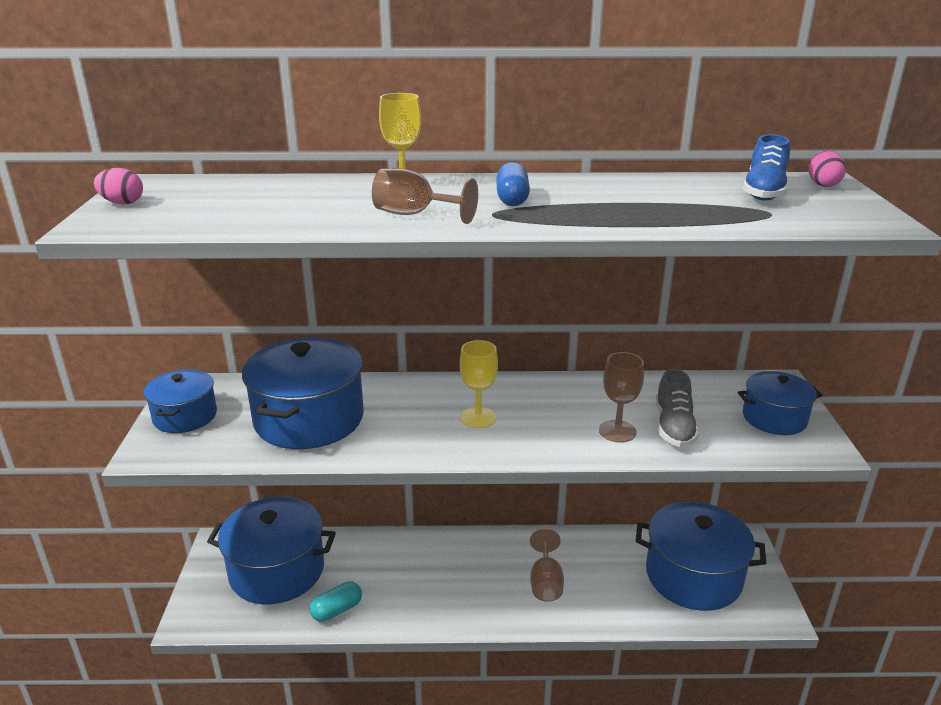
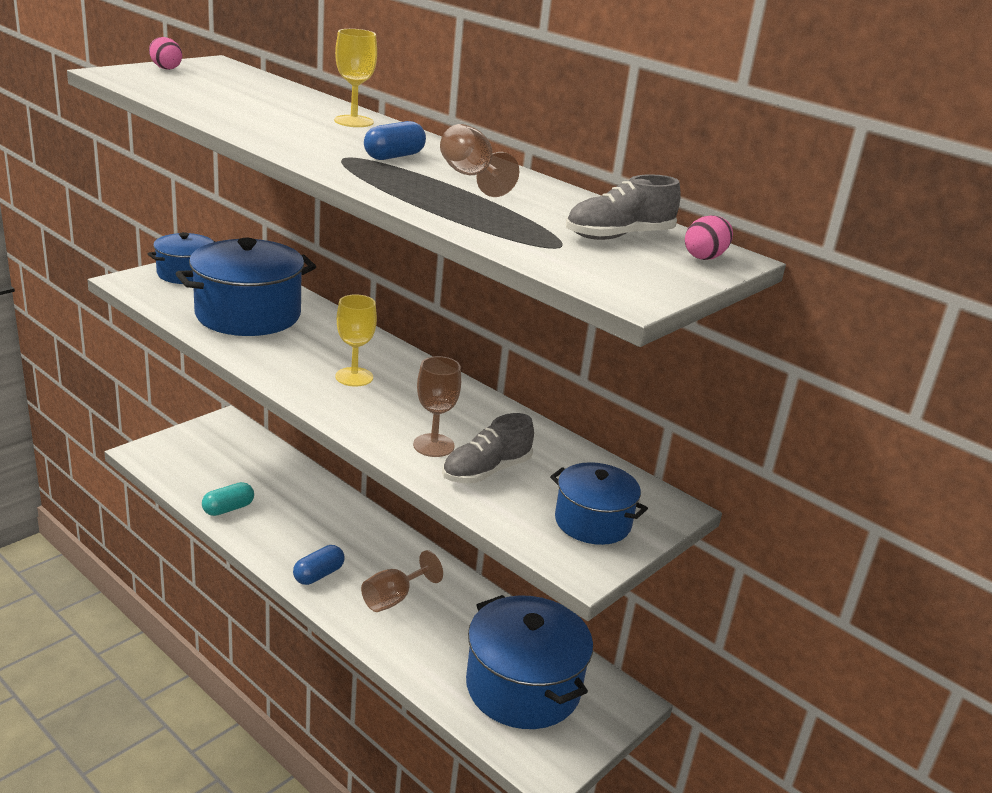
camera: 40 degrees right, 0 degrees up
(277, 570) = (232, 460): blue pot -> none
(337, 610) = (228, 509): turquoise capsule -> turquoise capsule turned 45 degrees counterclockwise
(414, 215) = (295, 137): brown goblet -> brown goblet (470, 176)
(477, 606) = (318, 575): none -> blue capsule
(764, 192) = (619, 236): blue shoe -> grey shoe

────────

What you are asked to do: Write out everything in the data word for word. Omit each picture.

Answer to this exercise:
camera: 40 degrees right, 0 degrees up
(277, 570) = (232, 460): blue pot -> none
(337, 610) = (228, 509): turquoise capsule -> turquoise capsule turned 45 degrees counterclockwise
(414, 215) = (295, 137): brown goblet -> brown goblet (470, 176)
(477, 606) = (318, 575): none -> blue capsule
(764, 192) = (619, 236): blue shoe -> grey shoe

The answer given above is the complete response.